[Stated task] Return each line of the items below that contains the word "clothing".

Spatial questions linked to pictures
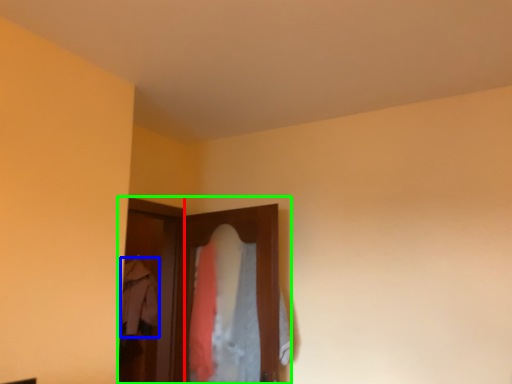
Question: Which object is positioned farthest from screen door (highlighted by a red box)? Select from clothing (highlighted by a blue box) and closet (highlighted by a green box).

Choices:
 (A) clothing
 (B) closet

Answer: (B)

[Output for this task]
Question: Which object is positioned farthest from screen door (highlighted by a red box)? Select from clothing (highlighted by a blue box) and closet (highlighted by a green box).
 (A) clothing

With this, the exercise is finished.